## Directions
Output exactly the lines from the one with "J2 pin 1: GND -> NET13" to the close of the records below, first and last included.

Before-and-after change data:
== Segment start ==
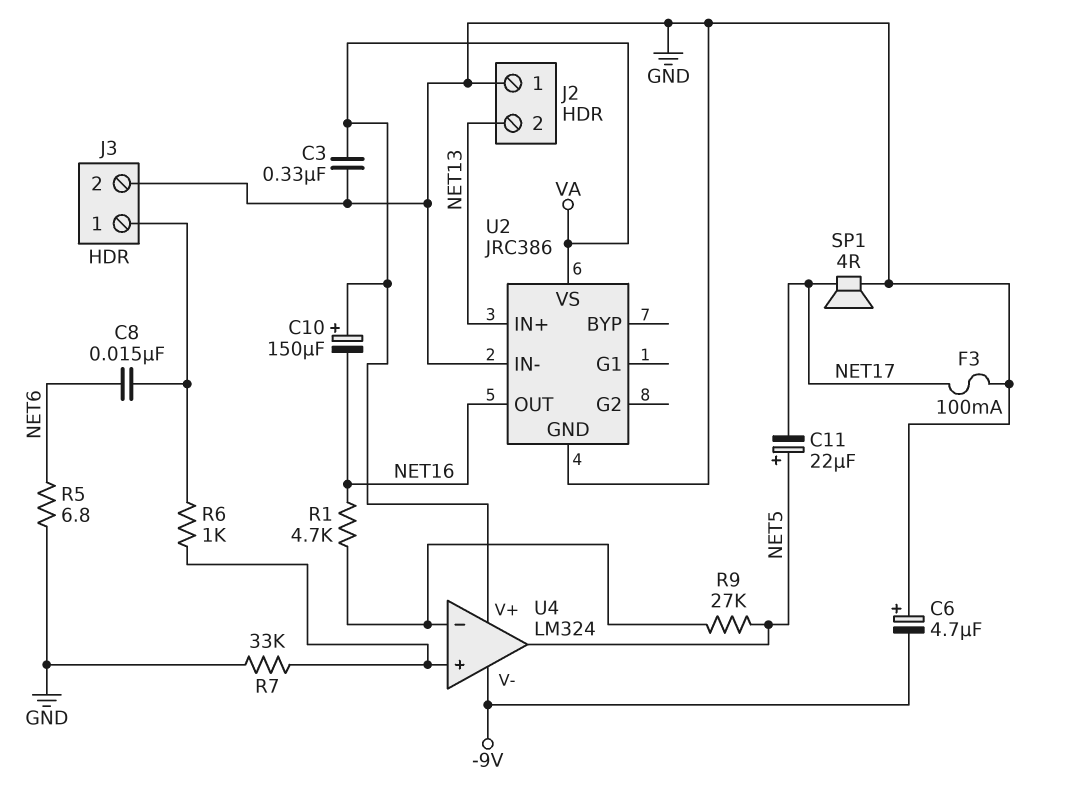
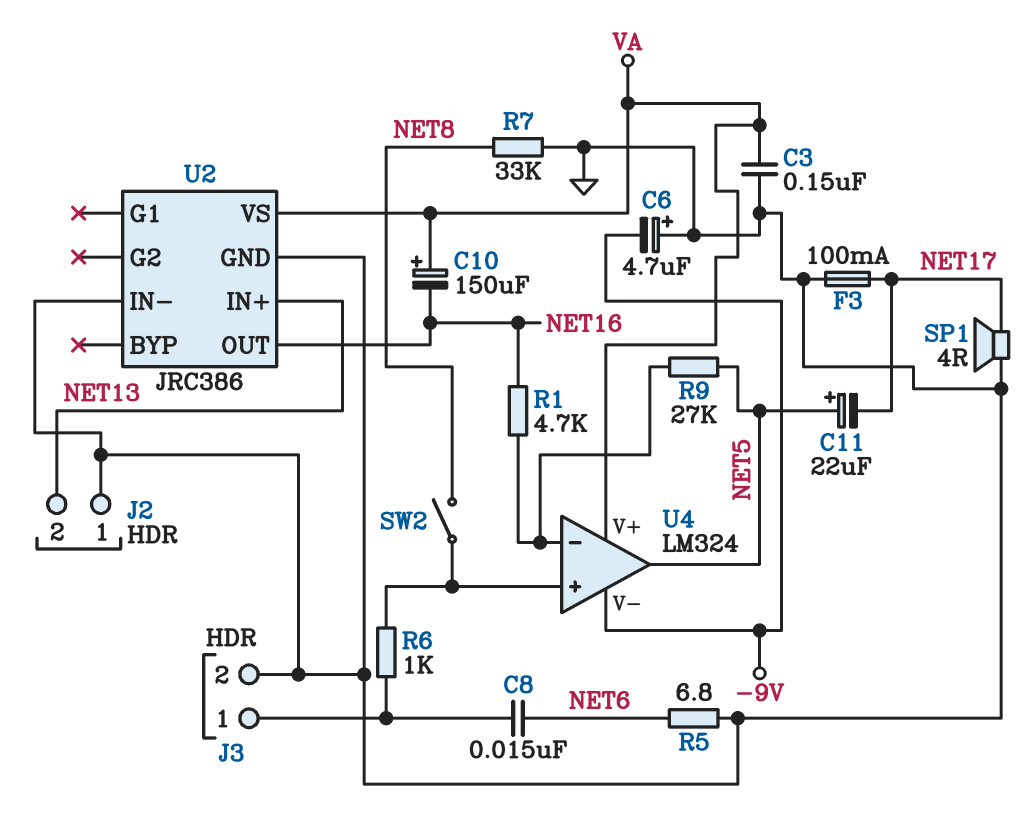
C3: 330nF (GND, VA) -> 150nF (GND, VA)
R7: 33k (GND, U4/in+) -> 33k (GND, NET8)
SW2: none -> switch (NET8, U4/in+)

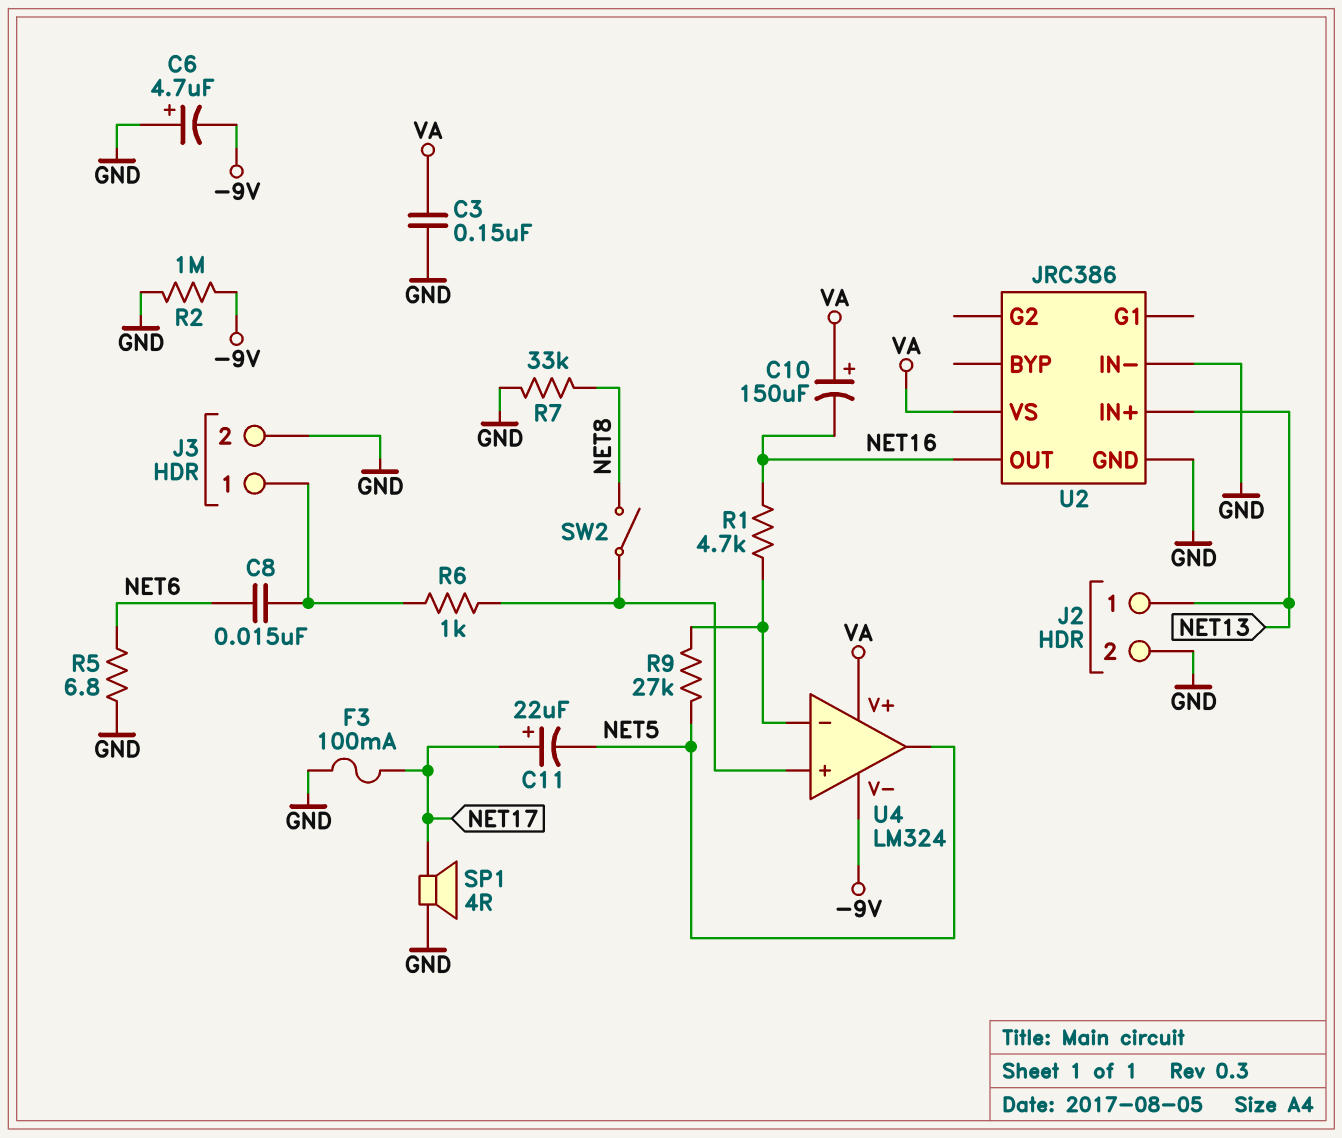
C11: 22uF (plus NET5, minus NET17) -> 22uF (plus NET17, minus NET5)
J2 pin 1: GND -> NET13
J2 pin 2: NET13 -> GND
R2: none -> 1M (-9V, GND)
== Segment end ==
## Task output
J2 pin 1: GND -> NET13
J2 pin 2: NET13 -> GND
R2: none -> 1M (-9V, GND)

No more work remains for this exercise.